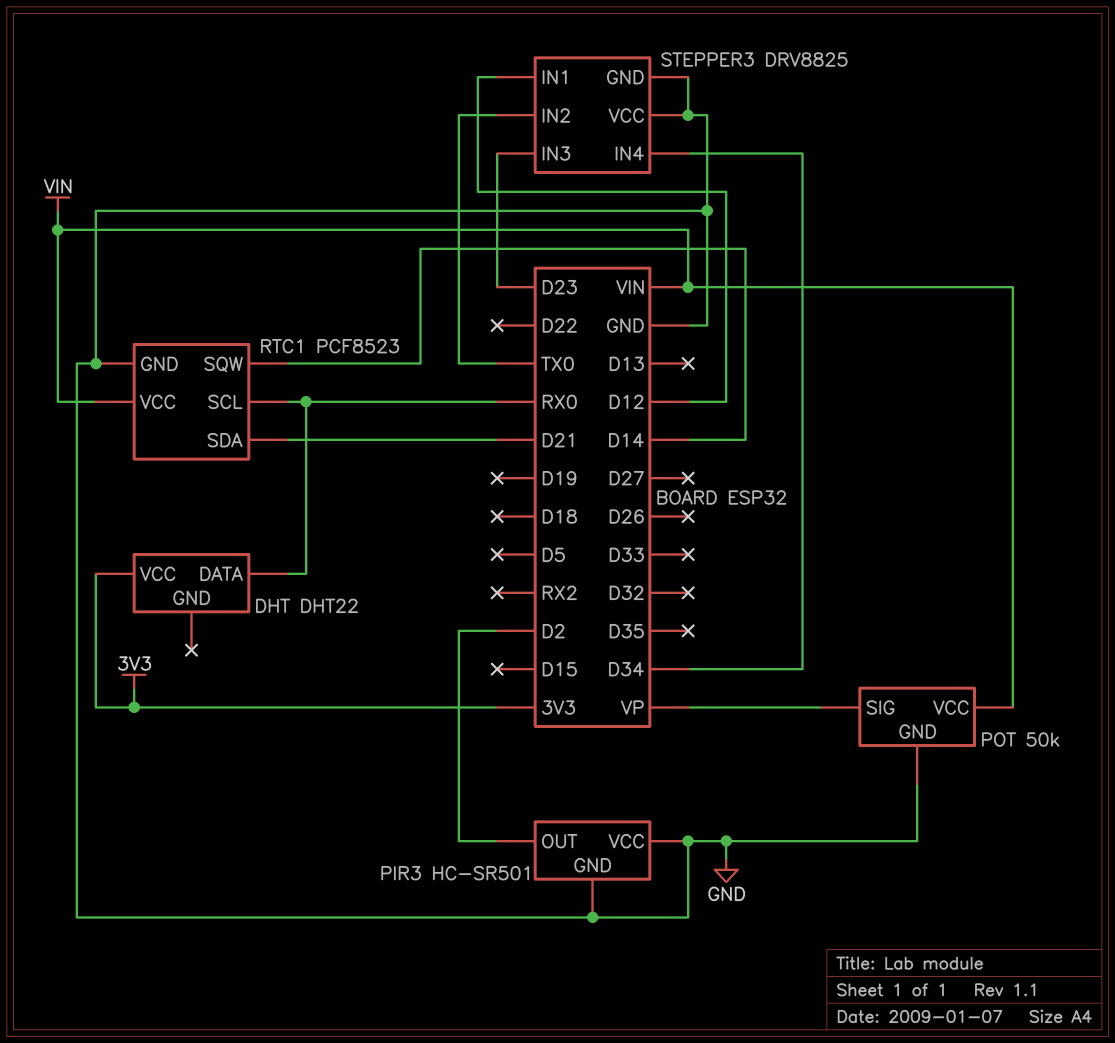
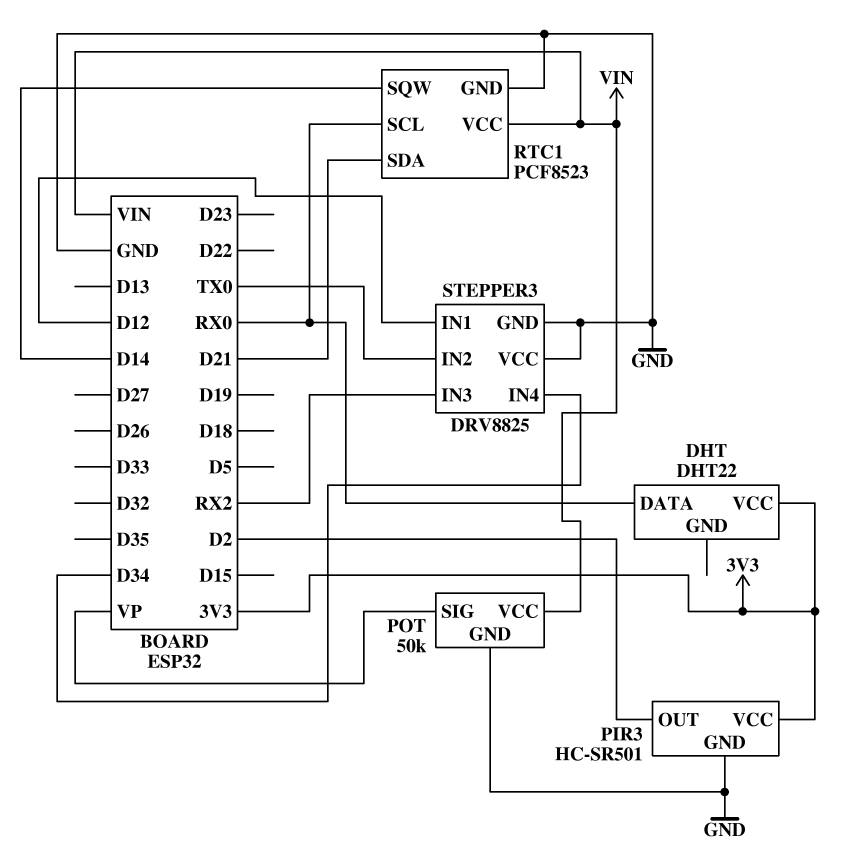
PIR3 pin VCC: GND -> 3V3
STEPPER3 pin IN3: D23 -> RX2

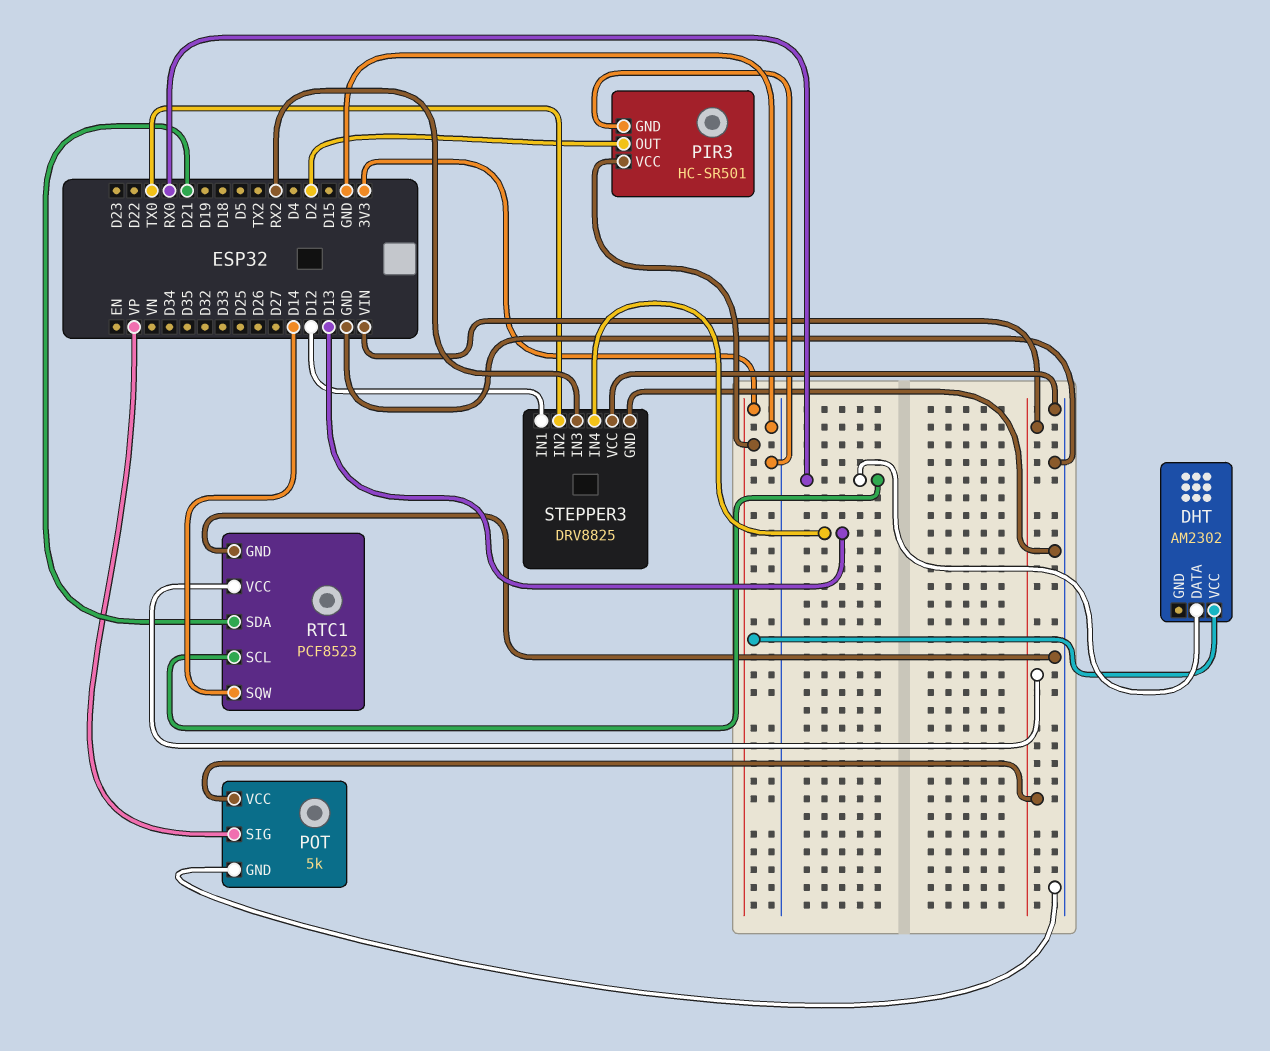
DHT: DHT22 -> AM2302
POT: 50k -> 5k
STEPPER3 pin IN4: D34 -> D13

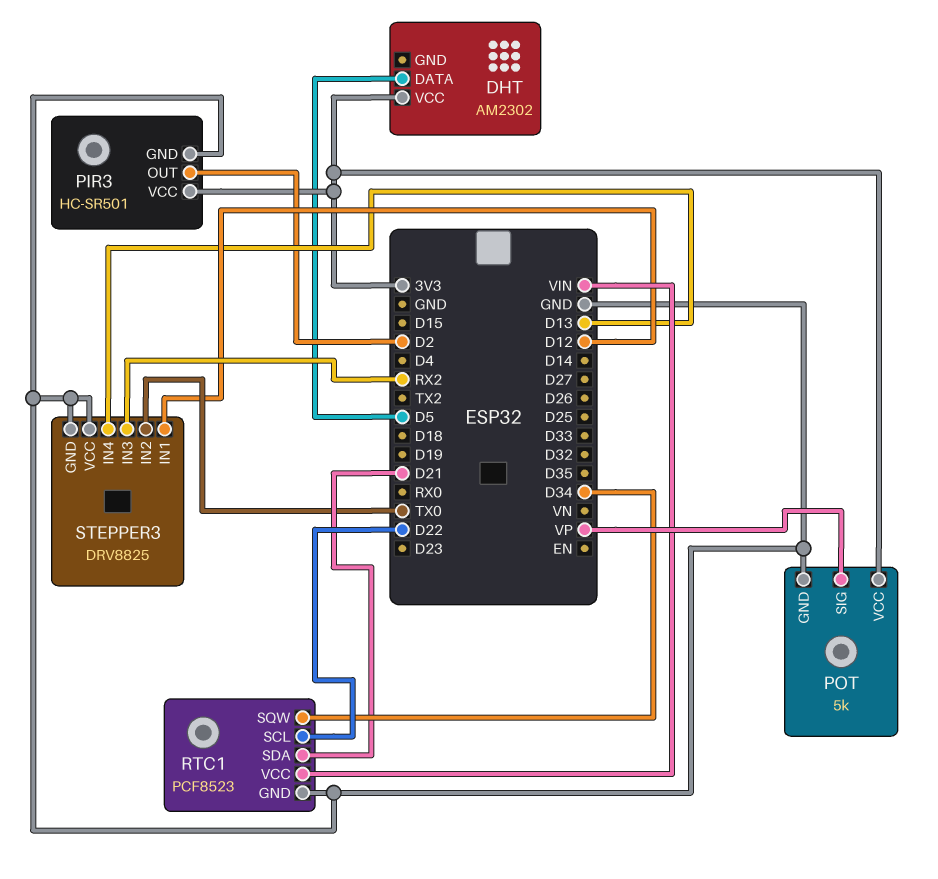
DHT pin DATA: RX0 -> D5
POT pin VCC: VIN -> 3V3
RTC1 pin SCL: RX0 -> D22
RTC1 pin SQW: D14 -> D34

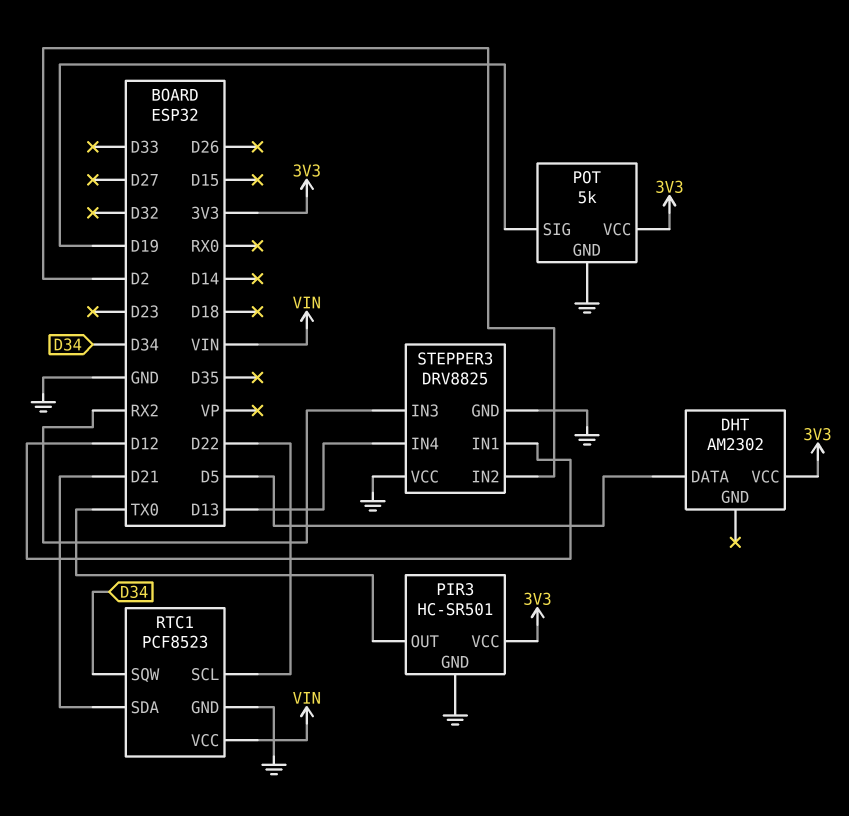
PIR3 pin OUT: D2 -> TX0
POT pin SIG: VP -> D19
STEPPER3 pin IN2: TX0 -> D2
----
In the records above, locate the line containing "STEPPER3 pin IN4: D34 -> D13", then copy exactly that line and every line after it through the end, omitting pictures.

STEPPER3 pin IN4: D34 -> D13

DHT pin DATA: RX0 -> D5
POT pin VCC: VIN -> 3V3
RTC1 pin SCL: RX0 -> D22
RTC1 pin SQW: D14 -> D34

PIR3 pin OUT: D2 -> TX0
POT pin SIG: VP -> D19
STEPPER3 pin IN2: TX0 -> D2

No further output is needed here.